(Saved entries)
Content starts
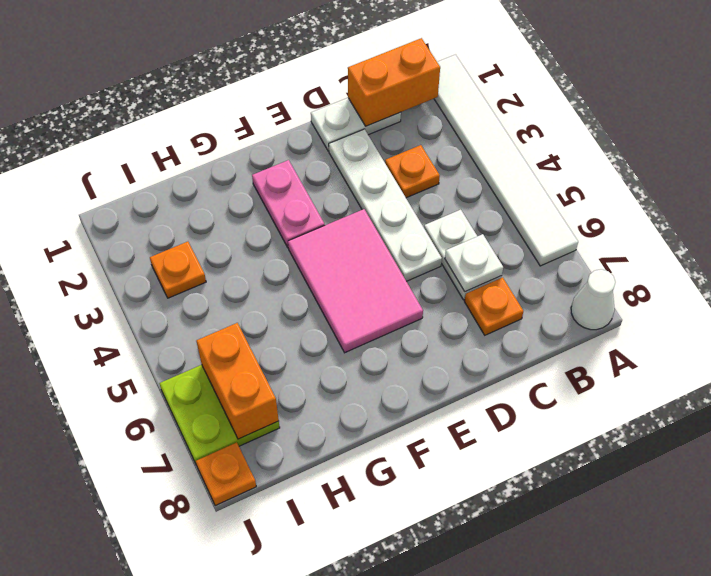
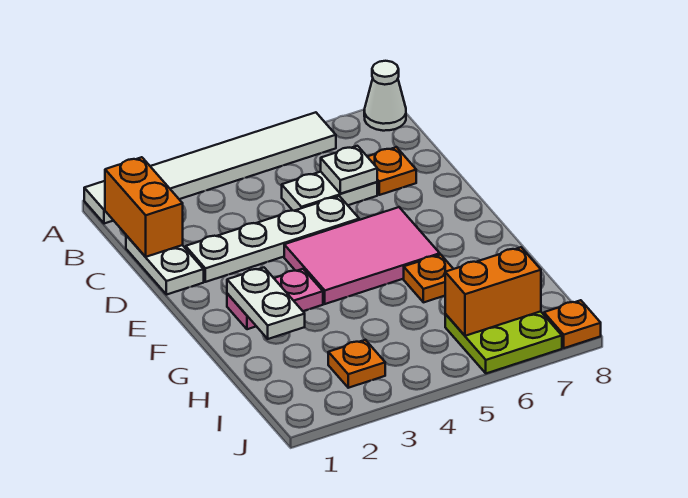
orange plate C3 level 1 -> orange plate G6 level 1
none -> white plate F2:G2 level 2

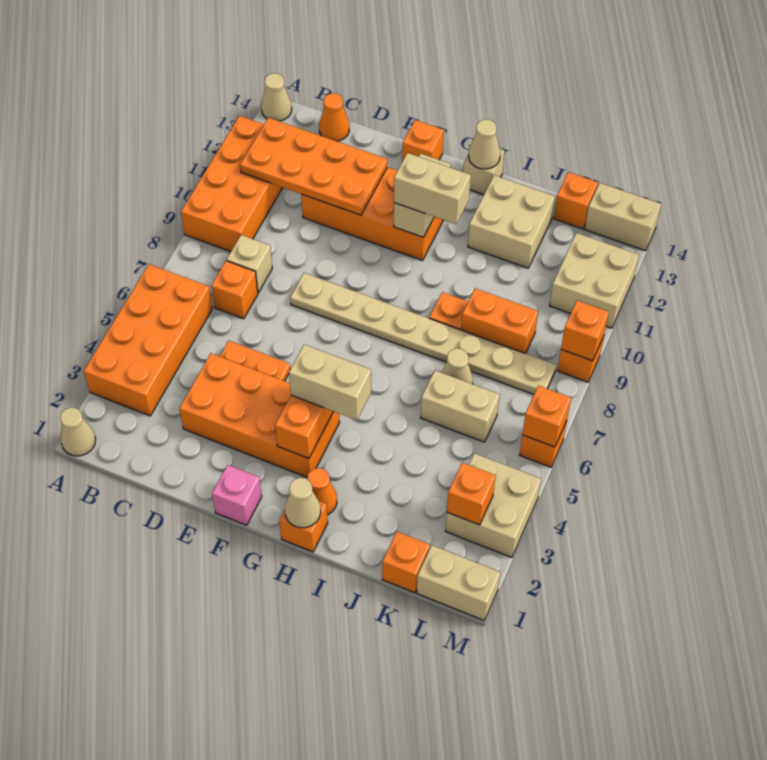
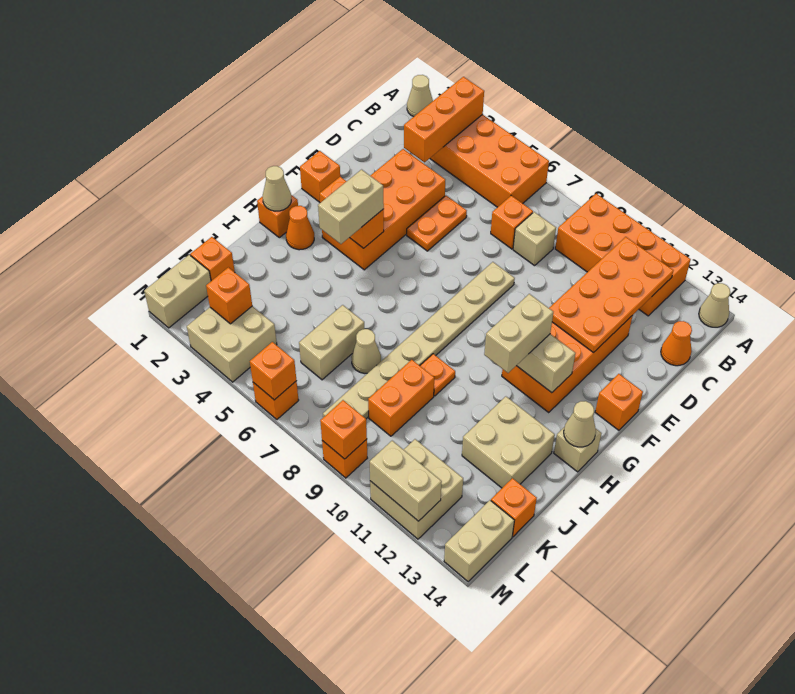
none -> orange brick A3:C3 level 2
pink brick F1 level 1 -> orange brick F1 level 1
none -> tan brick M11:M12 level 2

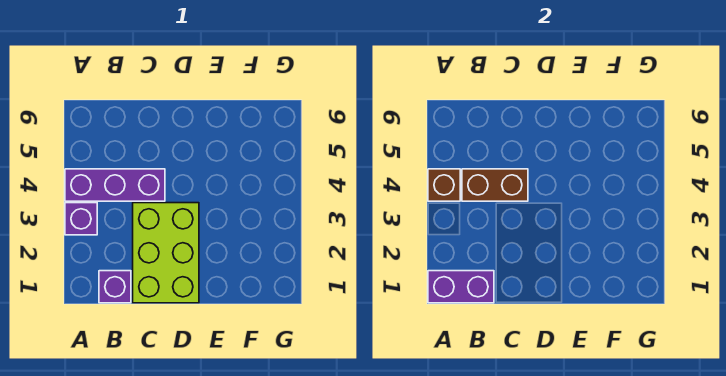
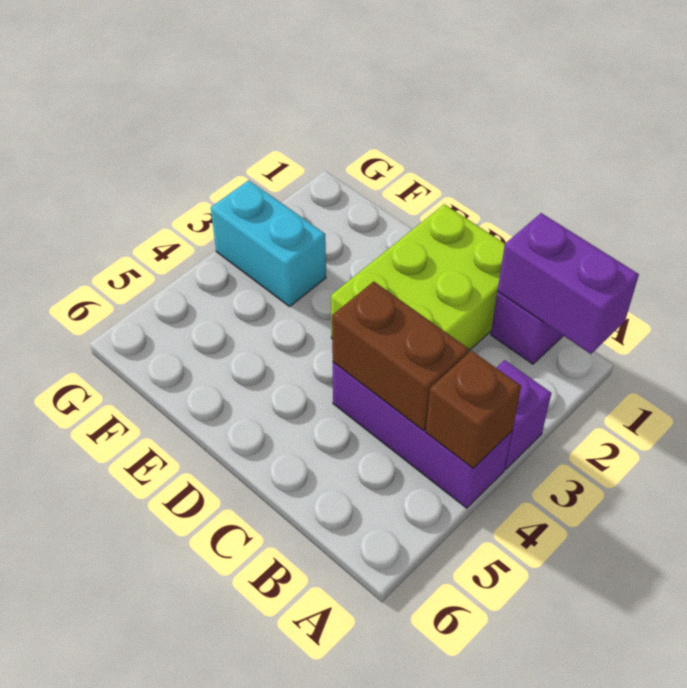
none -> cyan brick F3:G3 level 1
Content ends
[Activity]: Pictures excluded, print only the lines from the one with "none -> white plate F2:G2 level 2" through the end of the entries above, exactly as written.

[Response area]:
none -> white plate F2:G2 level 2

none -> orange brick A3:C3 level 2
pink brick F1 level 1 -> orange brick F1 level 1
none -> tan brick M11:M12 level 2

none -> cyan brick F3:G3 level 1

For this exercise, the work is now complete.